=== The data ===
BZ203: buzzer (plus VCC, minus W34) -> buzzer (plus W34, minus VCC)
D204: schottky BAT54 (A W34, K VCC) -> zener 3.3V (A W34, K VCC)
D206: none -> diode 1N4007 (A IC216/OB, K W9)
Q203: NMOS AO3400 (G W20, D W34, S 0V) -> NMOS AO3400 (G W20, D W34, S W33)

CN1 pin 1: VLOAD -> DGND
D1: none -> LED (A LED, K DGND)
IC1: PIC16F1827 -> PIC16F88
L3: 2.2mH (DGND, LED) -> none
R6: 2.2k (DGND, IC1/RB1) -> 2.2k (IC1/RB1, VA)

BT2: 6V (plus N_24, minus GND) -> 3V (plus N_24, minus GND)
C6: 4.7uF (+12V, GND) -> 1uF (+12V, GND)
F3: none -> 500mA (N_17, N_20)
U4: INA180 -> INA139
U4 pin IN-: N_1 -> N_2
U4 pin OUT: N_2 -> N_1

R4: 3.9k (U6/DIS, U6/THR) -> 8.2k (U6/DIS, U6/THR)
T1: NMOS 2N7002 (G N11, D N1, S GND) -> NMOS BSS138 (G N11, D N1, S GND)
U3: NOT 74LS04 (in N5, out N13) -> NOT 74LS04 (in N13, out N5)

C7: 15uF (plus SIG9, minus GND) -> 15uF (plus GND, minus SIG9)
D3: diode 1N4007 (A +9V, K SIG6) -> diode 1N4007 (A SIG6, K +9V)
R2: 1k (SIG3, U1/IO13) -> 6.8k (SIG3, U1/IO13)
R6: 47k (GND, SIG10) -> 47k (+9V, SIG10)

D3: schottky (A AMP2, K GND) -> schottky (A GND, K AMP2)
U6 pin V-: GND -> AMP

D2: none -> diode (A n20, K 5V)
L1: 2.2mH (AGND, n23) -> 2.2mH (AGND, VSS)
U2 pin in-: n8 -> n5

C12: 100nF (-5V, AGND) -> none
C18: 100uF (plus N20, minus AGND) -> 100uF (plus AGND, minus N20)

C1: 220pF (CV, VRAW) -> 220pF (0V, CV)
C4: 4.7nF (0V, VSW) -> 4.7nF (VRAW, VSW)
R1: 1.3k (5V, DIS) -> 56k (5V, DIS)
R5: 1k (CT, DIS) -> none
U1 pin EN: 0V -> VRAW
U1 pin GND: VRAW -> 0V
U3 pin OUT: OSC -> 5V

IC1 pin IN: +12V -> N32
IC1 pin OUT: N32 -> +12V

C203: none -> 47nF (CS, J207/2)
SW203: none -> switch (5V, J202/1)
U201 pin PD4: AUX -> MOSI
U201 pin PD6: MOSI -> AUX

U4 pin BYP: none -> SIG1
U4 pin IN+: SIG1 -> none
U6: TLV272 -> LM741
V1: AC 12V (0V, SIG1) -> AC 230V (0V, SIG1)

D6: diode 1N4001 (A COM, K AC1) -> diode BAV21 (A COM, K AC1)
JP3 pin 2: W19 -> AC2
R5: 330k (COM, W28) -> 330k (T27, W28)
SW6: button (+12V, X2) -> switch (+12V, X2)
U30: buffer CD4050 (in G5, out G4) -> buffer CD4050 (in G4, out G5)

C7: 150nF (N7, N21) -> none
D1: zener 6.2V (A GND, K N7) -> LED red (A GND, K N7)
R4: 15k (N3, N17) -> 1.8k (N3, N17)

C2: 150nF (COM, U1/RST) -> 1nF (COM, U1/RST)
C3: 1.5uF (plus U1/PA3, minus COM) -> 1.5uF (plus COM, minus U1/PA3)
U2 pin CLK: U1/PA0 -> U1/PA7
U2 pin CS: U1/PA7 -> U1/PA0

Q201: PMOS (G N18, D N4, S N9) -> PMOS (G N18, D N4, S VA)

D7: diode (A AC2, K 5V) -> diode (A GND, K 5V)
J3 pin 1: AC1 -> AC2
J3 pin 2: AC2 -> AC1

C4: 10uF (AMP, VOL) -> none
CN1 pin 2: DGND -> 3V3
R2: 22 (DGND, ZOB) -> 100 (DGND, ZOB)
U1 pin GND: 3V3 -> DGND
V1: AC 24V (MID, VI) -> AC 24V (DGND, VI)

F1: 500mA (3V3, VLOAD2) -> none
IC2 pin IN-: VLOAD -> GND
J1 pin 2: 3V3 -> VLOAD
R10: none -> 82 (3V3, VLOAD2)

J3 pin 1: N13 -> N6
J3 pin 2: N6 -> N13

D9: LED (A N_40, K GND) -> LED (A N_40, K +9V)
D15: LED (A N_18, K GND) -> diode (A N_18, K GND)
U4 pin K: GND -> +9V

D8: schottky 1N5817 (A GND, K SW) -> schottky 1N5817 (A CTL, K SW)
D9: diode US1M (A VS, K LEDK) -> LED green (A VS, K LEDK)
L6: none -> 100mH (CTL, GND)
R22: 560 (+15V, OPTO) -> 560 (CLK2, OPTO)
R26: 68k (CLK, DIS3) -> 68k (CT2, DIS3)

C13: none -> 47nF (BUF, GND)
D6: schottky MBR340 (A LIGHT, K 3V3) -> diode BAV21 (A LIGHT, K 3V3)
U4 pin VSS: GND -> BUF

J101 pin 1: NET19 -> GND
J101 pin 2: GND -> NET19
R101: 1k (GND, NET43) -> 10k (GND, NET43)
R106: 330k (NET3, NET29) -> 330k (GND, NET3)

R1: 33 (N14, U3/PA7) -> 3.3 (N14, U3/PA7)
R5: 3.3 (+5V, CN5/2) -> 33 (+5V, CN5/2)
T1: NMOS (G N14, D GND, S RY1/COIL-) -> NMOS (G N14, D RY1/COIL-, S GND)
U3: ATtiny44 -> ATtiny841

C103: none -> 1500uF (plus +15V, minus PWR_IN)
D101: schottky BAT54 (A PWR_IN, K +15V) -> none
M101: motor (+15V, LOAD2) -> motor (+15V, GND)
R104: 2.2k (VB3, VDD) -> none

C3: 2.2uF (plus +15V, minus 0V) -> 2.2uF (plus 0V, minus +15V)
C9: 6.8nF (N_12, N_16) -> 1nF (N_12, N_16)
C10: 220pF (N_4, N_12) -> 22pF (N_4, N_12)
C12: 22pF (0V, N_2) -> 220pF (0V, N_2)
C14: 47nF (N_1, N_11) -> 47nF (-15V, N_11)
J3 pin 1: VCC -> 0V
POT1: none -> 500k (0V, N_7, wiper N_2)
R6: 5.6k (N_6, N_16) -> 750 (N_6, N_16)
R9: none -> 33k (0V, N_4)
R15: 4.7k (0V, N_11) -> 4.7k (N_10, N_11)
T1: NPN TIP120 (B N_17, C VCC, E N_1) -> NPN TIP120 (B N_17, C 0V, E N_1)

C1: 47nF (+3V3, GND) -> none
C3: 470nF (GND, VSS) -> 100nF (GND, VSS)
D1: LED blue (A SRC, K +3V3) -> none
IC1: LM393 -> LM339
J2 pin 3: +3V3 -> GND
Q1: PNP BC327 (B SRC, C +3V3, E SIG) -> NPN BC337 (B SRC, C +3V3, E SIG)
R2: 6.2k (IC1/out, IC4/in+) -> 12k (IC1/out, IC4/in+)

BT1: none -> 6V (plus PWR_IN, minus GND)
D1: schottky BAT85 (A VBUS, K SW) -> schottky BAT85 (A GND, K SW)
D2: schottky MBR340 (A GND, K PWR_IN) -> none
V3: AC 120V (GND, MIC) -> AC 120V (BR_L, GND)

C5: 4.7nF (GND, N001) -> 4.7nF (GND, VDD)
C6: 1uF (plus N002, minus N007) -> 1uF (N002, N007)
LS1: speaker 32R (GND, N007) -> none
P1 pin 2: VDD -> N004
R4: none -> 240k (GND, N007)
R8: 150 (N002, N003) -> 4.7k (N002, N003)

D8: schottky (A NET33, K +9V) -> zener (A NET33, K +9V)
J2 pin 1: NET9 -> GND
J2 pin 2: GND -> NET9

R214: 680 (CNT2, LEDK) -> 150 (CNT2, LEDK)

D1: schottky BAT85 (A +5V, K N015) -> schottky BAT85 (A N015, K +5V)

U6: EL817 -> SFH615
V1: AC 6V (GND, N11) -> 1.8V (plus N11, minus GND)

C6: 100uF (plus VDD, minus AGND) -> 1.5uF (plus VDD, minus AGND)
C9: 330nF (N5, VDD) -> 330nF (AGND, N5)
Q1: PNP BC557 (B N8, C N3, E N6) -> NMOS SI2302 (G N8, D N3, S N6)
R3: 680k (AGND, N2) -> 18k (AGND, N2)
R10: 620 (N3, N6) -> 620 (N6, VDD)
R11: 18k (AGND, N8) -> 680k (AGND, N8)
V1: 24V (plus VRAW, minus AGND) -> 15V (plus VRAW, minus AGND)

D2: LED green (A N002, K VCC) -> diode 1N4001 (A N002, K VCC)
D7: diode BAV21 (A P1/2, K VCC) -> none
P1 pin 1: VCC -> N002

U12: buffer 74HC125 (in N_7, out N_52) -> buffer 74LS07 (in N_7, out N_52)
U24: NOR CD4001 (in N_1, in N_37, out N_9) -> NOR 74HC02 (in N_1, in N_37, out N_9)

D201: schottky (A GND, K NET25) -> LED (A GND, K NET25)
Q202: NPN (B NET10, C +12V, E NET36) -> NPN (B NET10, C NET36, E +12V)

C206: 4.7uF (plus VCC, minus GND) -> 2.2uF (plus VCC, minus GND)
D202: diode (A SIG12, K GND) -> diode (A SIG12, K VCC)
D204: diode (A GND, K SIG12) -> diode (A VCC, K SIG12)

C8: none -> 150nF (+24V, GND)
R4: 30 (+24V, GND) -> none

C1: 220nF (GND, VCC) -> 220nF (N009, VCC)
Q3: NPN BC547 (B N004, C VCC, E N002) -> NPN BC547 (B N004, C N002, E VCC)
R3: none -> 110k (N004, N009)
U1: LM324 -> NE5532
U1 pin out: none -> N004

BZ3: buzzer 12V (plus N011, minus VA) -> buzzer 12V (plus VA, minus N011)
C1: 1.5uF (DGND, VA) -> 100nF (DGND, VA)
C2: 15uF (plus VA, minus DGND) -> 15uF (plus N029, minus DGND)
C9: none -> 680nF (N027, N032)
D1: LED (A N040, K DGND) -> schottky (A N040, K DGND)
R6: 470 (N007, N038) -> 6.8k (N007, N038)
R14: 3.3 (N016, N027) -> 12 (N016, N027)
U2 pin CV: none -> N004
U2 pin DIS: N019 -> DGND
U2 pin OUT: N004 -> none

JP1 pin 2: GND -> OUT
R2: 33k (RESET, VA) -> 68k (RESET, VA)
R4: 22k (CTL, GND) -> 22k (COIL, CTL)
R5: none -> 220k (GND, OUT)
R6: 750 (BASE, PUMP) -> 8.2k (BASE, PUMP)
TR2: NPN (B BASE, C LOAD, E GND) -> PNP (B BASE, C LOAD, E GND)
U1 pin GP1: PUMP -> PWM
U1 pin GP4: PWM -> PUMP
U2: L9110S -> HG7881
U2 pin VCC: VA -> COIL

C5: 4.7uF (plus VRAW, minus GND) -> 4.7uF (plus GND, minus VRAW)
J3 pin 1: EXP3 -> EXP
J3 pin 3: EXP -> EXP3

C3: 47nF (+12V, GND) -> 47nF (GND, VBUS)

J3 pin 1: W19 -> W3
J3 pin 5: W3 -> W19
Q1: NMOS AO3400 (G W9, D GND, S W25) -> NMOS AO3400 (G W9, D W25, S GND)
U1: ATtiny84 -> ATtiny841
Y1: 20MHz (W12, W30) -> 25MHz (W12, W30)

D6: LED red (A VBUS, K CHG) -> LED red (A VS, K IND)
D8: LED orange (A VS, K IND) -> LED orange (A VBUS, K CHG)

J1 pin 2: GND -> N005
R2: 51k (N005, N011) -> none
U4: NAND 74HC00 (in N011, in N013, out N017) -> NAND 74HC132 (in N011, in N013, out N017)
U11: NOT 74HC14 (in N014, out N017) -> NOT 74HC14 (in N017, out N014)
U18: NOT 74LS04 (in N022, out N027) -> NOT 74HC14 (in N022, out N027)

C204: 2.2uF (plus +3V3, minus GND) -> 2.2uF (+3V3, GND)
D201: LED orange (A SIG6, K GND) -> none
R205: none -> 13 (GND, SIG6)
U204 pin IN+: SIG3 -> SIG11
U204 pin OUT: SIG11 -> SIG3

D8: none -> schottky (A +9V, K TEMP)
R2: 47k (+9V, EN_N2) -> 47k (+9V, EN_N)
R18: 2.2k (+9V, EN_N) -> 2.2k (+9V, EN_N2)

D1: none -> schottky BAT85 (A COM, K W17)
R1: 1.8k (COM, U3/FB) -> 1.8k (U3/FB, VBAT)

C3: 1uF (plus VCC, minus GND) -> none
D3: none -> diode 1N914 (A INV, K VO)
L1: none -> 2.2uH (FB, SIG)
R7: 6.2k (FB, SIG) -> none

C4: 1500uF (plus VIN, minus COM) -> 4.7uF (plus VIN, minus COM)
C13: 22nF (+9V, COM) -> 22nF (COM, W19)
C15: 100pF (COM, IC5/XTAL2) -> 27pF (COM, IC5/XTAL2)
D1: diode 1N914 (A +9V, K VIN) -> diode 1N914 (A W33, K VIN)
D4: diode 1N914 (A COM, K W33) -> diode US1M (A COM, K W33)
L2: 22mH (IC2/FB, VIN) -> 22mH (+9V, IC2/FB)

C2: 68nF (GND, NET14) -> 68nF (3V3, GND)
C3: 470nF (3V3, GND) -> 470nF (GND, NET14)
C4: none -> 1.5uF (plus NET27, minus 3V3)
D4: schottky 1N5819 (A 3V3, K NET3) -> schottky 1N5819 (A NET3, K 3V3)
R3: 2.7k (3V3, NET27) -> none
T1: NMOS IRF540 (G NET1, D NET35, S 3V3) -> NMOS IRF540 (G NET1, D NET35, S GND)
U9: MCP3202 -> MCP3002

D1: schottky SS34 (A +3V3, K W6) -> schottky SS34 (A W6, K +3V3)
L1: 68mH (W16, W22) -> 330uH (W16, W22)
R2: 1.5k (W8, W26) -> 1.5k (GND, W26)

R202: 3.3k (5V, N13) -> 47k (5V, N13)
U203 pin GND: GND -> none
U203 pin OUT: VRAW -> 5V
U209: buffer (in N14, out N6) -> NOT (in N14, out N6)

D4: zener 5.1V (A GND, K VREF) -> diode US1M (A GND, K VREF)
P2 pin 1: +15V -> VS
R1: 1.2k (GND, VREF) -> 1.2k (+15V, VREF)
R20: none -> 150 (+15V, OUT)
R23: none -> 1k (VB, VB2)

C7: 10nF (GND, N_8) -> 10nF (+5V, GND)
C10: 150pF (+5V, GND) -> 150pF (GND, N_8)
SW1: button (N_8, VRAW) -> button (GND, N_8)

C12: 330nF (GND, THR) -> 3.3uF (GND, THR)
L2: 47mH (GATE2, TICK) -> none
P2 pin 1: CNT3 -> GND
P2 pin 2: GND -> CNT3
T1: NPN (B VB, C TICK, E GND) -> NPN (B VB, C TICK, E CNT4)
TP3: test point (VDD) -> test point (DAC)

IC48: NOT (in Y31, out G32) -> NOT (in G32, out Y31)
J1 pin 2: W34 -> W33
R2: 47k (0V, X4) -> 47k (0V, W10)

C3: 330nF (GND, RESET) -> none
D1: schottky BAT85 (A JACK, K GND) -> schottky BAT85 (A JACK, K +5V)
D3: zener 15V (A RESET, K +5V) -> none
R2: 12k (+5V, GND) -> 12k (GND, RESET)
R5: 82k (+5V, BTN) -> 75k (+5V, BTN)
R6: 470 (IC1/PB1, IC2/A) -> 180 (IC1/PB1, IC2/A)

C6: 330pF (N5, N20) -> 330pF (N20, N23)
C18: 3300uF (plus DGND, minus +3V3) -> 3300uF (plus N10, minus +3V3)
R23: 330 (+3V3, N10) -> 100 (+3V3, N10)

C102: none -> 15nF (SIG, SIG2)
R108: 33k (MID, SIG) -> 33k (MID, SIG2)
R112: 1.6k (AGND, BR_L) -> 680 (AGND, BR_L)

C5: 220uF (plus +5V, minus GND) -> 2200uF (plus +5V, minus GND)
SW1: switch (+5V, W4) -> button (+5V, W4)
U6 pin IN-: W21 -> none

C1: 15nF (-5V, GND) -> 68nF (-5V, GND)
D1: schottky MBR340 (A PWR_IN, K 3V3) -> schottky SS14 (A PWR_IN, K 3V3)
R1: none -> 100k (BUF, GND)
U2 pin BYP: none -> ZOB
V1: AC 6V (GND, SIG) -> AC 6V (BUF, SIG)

=== What the exercise asks ===
As listed above, the lines from the line with "R2: 33k (RESET, VA) -> 68k (RESET, VA)" to the line with "U204 pin IN+: SIG3 -> SIG11" are to be echoed exactly, with both ends included and nothing added.

=== Solved problem ===
R2: 33k (RESET, VA) -> 68k (RESET, VA)
R4: 22k (CTL, GND) -> 22k (COIL, CTL)
R5: none -> 220k (GND, OUT)
R6: 750 (BASE, PUMP) -> 8.2k (BASE, PUMP)
TR2: NPN (B BASE, C LOAD, E GND) -> PNP (B BASE, C LOAD, E GND)
U1 pin GP1: PUMP -> PWM
U1 pin GP4: PWM -> PUMP
U2: L9110S -> HG7881
U2 pin VCC: VA -> COIL

C5: 4.7uF (plus VRAW, minus GND) -> 4.7uF (plus GND, minus VRAW)
J3 pin 1: EXP3 -> EXP
J3 pin 3: EXP -> EXP3

C3: 47nF (+12V, GND) -> 47nF (GND, VBUS)

J3 pin 1: W19 -> W3
J3 pin 5: W3 -> W19
Q1: NMOS AO3400 (G W9, D GND, S W25) -> NMOS AO3400 (G W9, D W25, S GND)
U1: ATtiny84 -> ATtiny841
Y1: 20MHz (W12, W30) -> 25MHz (W12, W30)

D6: LED red (A VBUS, K CHG) -> LED red (A VS, K IND)
D8: LED orange (A VS, K IND) -> LED orange (A VBUS, K CHG)

J1 pin 2: GND -> N005
R2: 51k (N005, N011) -> none
U4: NAND 74HC00 (in N011, in N013, out N017) -> NAND 74HC132 (in N011, in N013, out N017)
U11: NOT 74HC14 (in N014, out N017) -> NOT 74HC14 (in N017, out N014)
U18: NOT 74LS04 (in N022, out N027) -> NOT 74HC14 (in N022, out N027)

C204: 2.2uF (plus +3V3, minus GND) -> 2.2uF (+3V3, GND)
D201: LED orange (A SIG6, K GND) -> none
R205: none -> 13 (GND, SIG6)
U204 pin IN+: SIG3 -> SIG11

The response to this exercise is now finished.